_EXERCISE REQUIREMENTS_
Print every record exactly as it appears. Leave the pictures out.

_WORKING DATA_
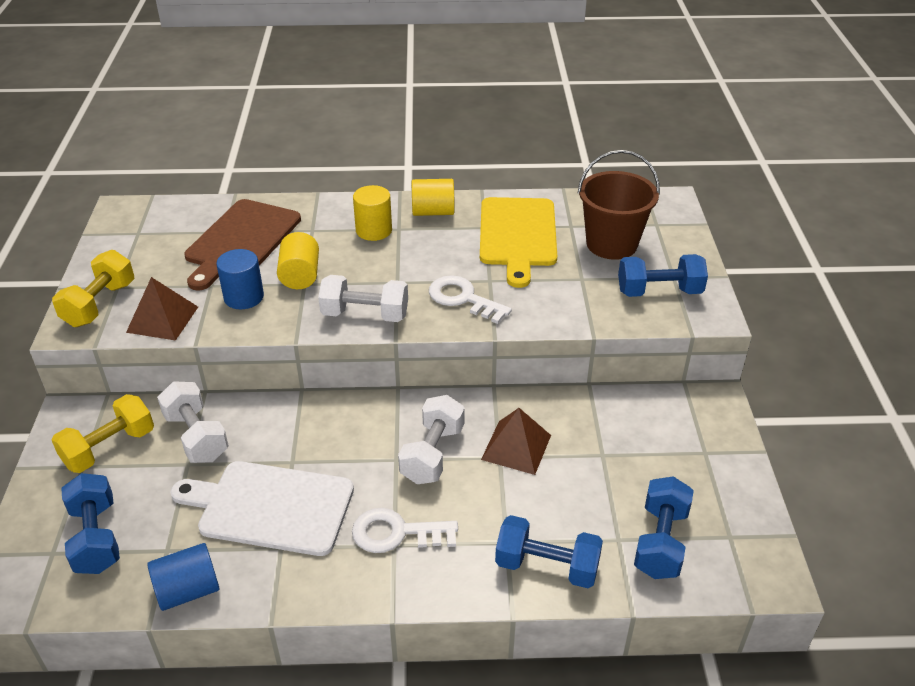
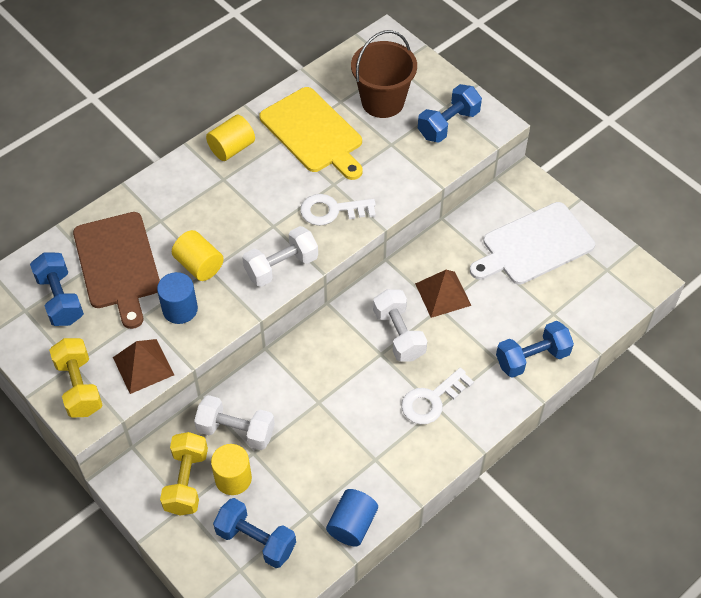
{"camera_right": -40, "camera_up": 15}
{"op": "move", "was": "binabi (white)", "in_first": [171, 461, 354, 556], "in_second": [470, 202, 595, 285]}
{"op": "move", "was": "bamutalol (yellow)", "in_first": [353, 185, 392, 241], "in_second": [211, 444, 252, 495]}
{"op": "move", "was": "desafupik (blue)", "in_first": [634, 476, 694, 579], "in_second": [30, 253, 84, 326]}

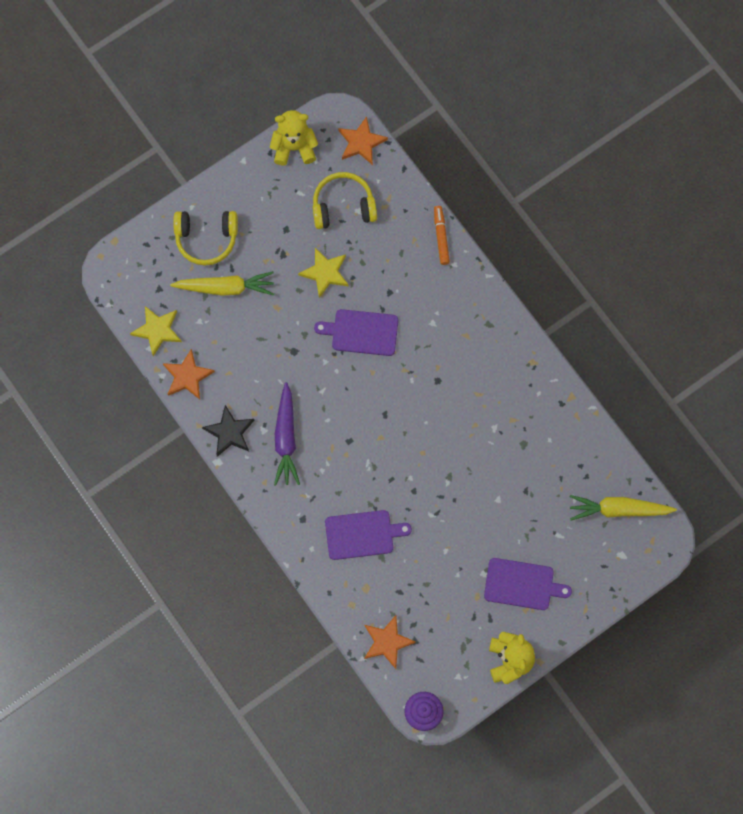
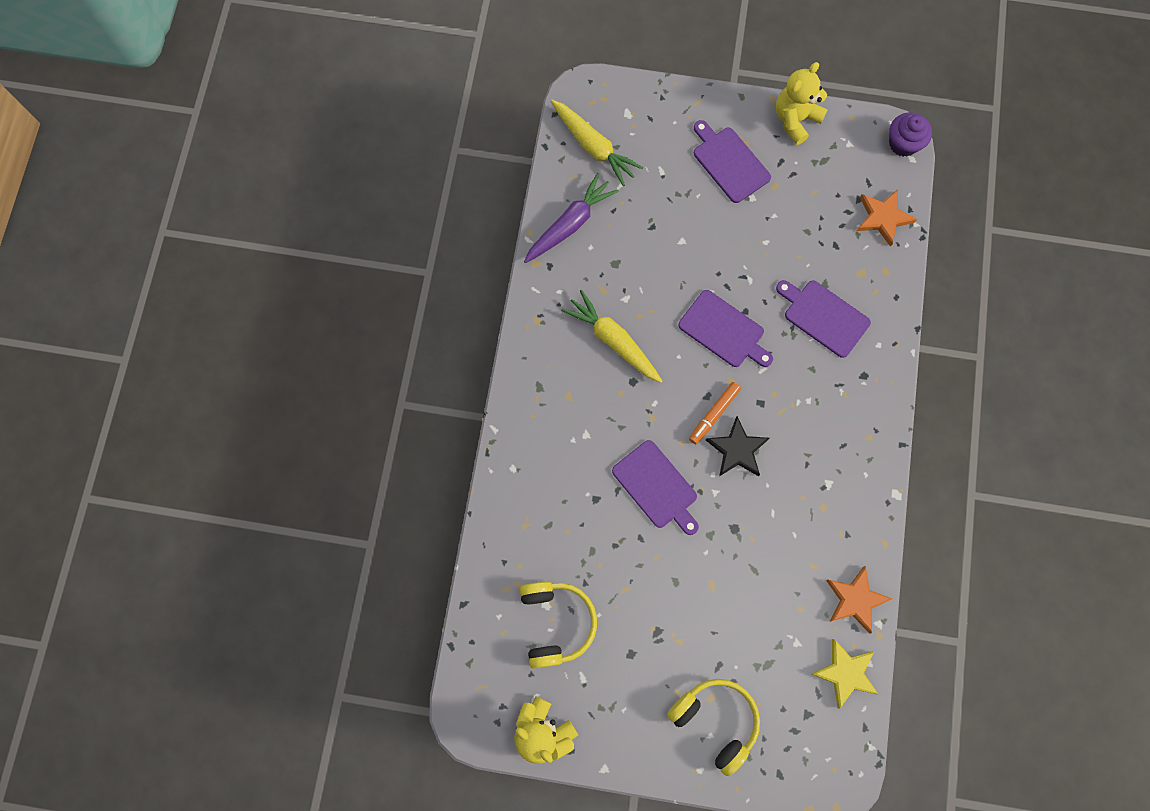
{"camera_right": -135, "camera_up": 0}
{"op": "delete", "was": "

_SOLUTION TO THE PROBLEM_
{"camera_right": -40, "camera_up": 15}
{"op": "move", "was": "binabi (white)", "in_first": [171, 461, 354, 556], "in_second": [470, 202, 595, 285]}
{"op": "move", "was": "bamutalol (yellow)", "in_first": [353, 185, 392, 241], "in_second": [211, 444, 252, 495]}
{"op": "move", "was": "desafupik (blue)", "in_first": [634, 476, 694, 579], "in_second": [30, 253, 84, 326]}

{"camera_right": -135, "camera_up": 0}
{"op": "delete", "was": "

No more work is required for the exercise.